### Exercise aim
Look for the line that has "white 1x1 brick [772,378,822,427]" in the material below; please repeat it and every line after it, exactly, up to and including the line that has "red 1x2 brick [342,430,392,532]", and nothing else.

### Extracted entries
******

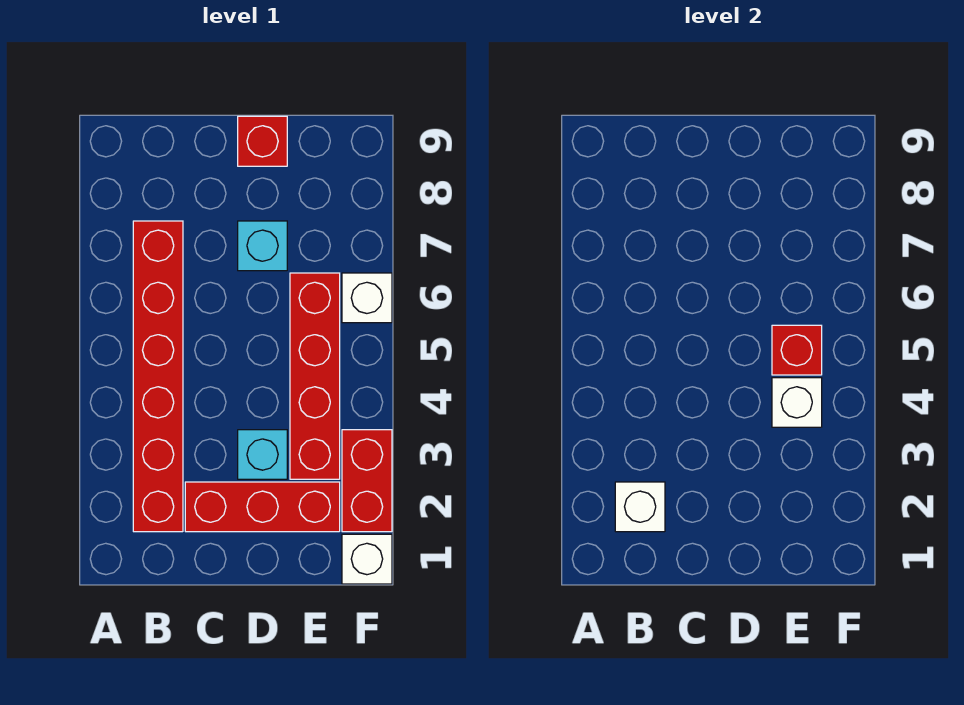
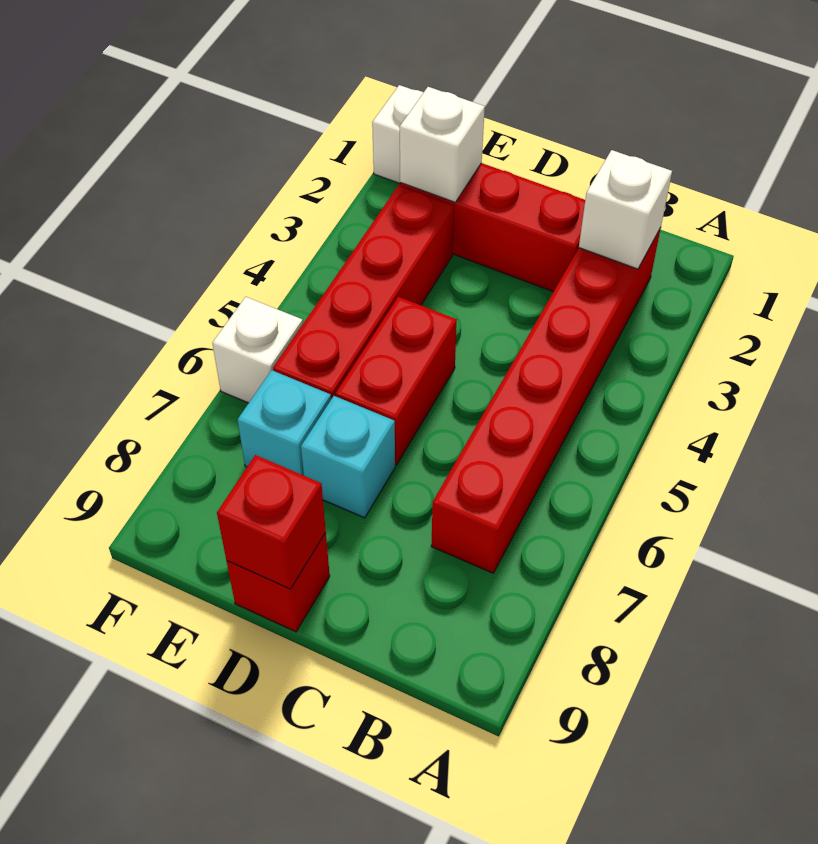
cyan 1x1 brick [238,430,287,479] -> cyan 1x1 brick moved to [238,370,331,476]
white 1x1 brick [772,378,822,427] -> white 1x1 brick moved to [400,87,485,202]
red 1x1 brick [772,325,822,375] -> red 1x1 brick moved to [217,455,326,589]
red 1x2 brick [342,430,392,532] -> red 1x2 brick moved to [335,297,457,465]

******

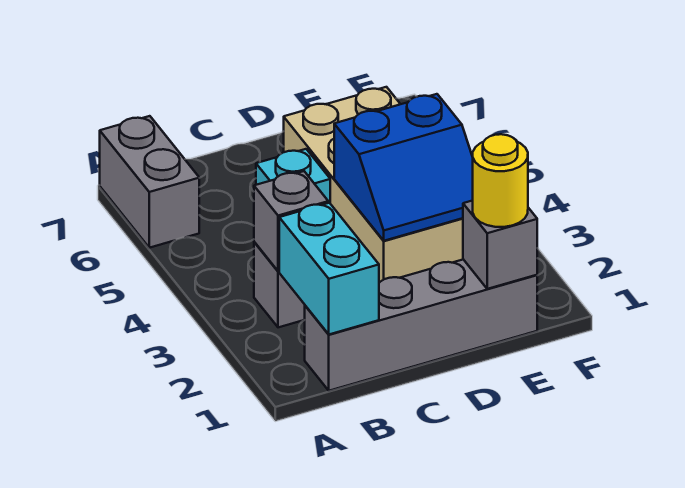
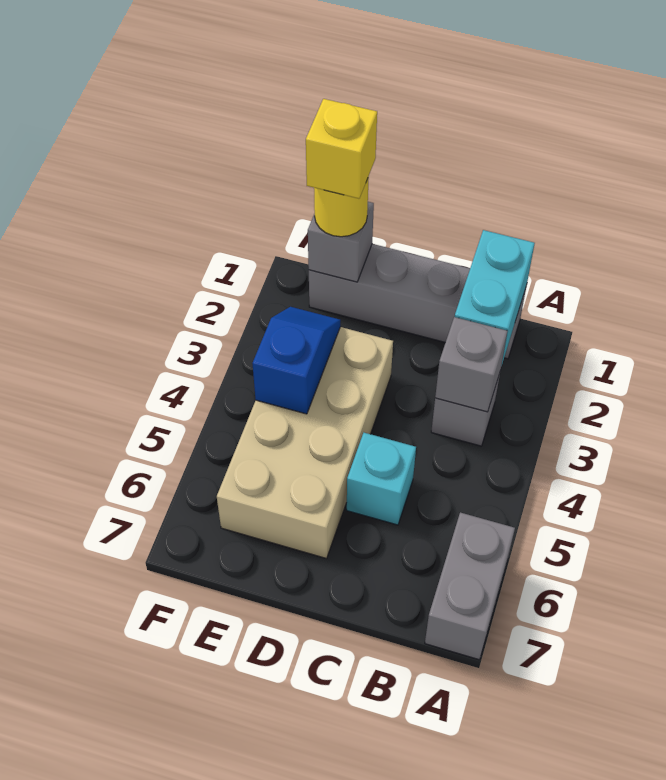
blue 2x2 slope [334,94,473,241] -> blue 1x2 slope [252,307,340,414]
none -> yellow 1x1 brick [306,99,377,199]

******

### Result
white 1x1 brick [772,378,822,427] -> white 1x1 brick moved to [400,87,485,202]
red 1x1 brick [772,325,822,375] -> red 1x1 brick moved to [217,455,326,589]
red 1x2 brick [342,430,392,532] -> red 1x2 brick moved to [335,297,457,465]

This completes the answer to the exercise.